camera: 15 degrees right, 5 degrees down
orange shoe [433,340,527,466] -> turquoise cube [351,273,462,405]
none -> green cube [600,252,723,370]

================

_Exercise_
Print every line of the listing exactly.

_Result of the task_
camera: 15 degrees right, 5 degrees down
orange shoe [433,340,527,466] -> turquoise cube [351,273,462,405]
none -> green cube [600,252,723,370]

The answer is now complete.